§ Task goal
Copy exactly every line below, from the first through the one that contains "brown eraser: [345,213,402,252]", and skip all pictures.

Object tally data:

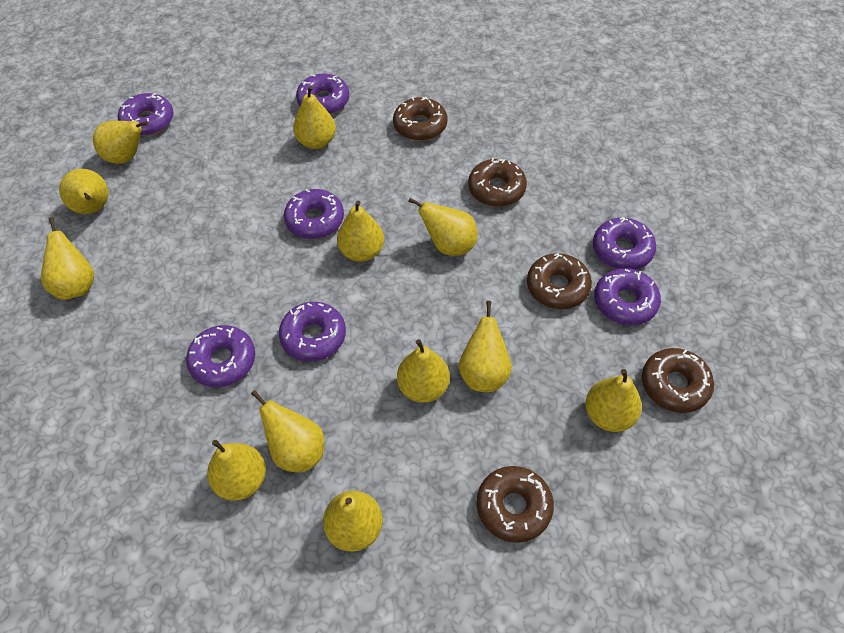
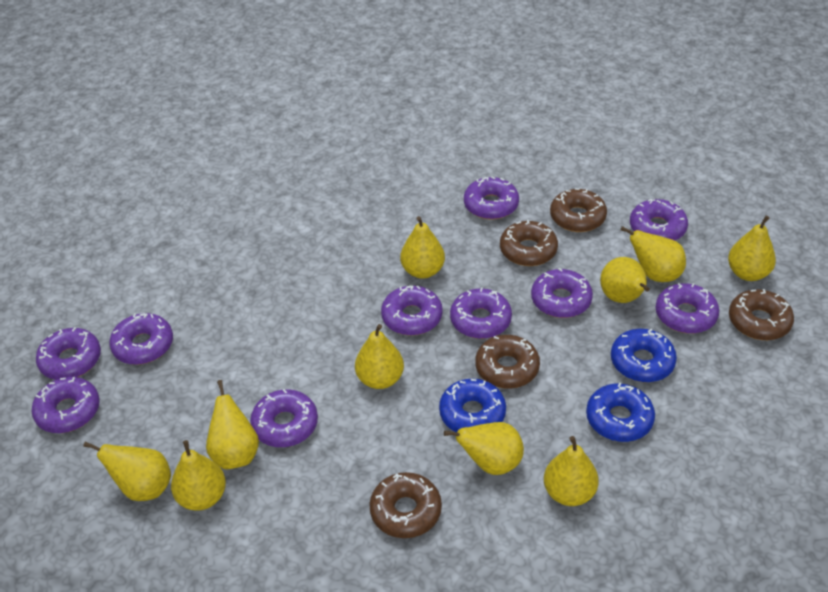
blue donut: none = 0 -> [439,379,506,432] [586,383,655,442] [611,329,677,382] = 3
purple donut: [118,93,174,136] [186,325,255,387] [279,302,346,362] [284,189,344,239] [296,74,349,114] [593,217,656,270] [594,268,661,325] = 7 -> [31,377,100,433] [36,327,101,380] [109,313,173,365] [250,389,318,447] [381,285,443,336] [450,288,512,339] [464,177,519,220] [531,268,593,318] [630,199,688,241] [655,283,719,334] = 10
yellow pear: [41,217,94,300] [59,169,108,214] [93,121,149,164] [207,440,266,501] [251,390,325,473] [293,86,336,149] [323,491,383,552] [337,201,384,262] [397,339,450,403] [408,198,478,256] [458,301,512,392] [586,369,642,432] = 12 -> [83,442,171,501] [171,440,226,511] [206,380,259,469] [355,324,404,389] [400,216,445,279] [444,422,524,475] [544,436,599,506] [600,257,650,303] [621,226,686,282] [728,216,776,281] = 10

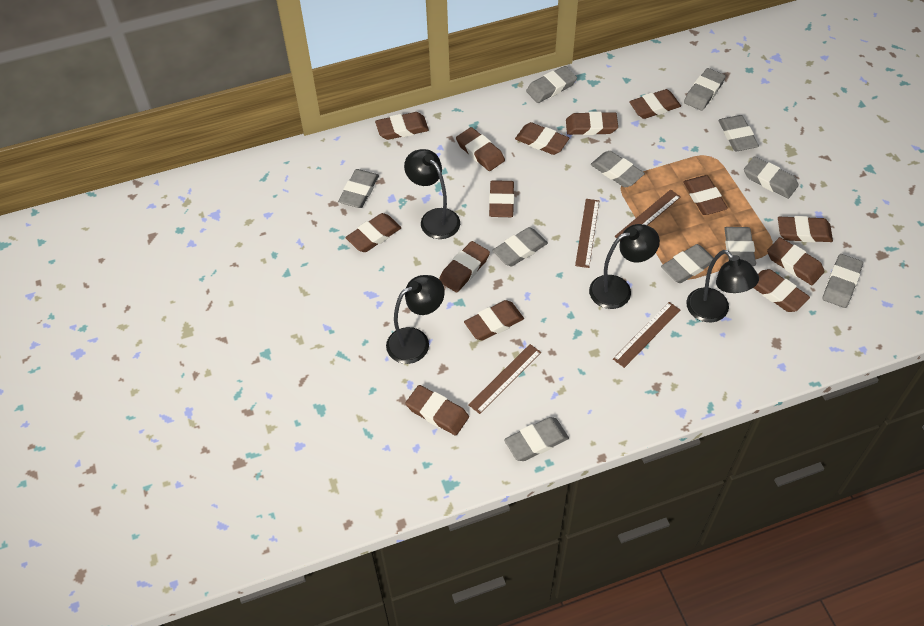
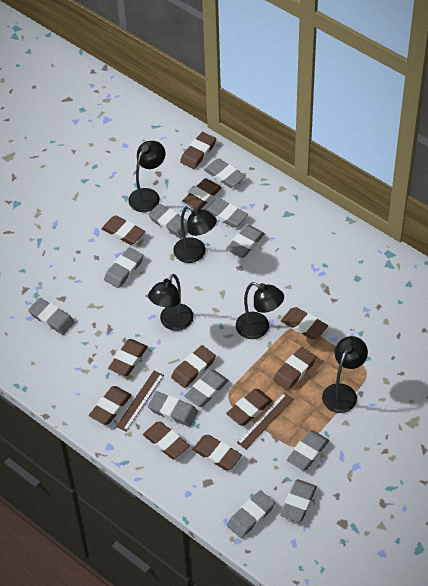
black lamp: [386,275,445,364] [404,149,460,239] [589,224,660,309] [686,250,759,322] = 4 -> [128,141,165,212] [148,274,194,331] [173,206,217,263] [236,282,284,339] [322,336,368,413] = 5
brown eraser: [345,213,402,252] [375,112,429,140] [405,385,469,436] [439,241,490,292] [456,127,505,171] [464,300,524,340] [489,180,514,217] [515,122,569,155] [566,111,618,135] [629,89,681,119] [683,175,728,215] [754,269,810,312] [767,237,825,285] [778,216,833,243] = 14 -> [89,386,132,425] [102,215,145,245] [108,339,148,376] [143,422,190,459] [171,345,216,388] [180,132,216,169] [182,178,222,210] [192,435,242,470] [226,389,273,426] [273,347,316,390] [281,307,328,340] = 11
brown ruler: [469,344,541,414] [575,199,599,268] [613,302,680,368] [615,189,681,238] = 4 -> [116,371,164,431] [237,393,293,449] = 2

§ Task response
blue donut: none = 0 -> [439,379,506,432] [586,383,655,442] [611,329,677,382] = 3
purple donut: [118,93,174,136] [186,325,255,387] [279,302,346,362] [284,189,344,239] [296,74,349,114] [593,217,656,270] [594,268,661,325] = 7 -> [31,377,100,433] [36,327,101,380] [109,313,173,365] [250,389,318,447] [381,285,443,336] [450,288,512,339] [464,177,519,220] [531,268,593,318] [630,199,688,241] [655,283,719,334] = 10
yellow pear: [41,217,94,300] [59,169,108,214] [93,121,149,164] [207,440,266,501] [251,390,325,473] [293,86,336,149] [323,491,383,552] [337,201,384,262] [397,339,450,403] [408,198,478,256] [458,301,512,392] [586,369,642,432] = 12 -> [83,442,171,501] [171,440,226,511] [206,380,259,469] [355,324,404,389] [400,216,445,279] [444,422,524,475] [544,436,599,506] [600,257,650,303] [621,226,686,282] [728,216,776,281] = 10

black lamp: [386,275,445,364] [404,149,460,239] [589,224,660,309] [686,250,759,322] = 4 -> [128,141,165,212] [148,274,194,331] [173,206,217,263] [236,282,284,339] [322,336,368,413] = 5
brown eraser: [345,213,402,252] [375,112,429,140] [405,385,469,436] [439,241,490,292] [456,127,505,171] [464,300,524,340] [489,180,514,217] [515,122,569,155] [566,111,618,135] [629,89,681,119] [683,175,728,215] [754,269,810,312] [767,237,825,285] [778,216,833,243] = 14 -> [89,386,132,425] [102,215,145,245] [108,339,148,376] [143,422,190,459] [171,345,216,388] [180,132,216,169] [182,178,222,210] [192,435,242,470] [226,389,273,426] [273,347,316,390] [281,307,328,340] = 11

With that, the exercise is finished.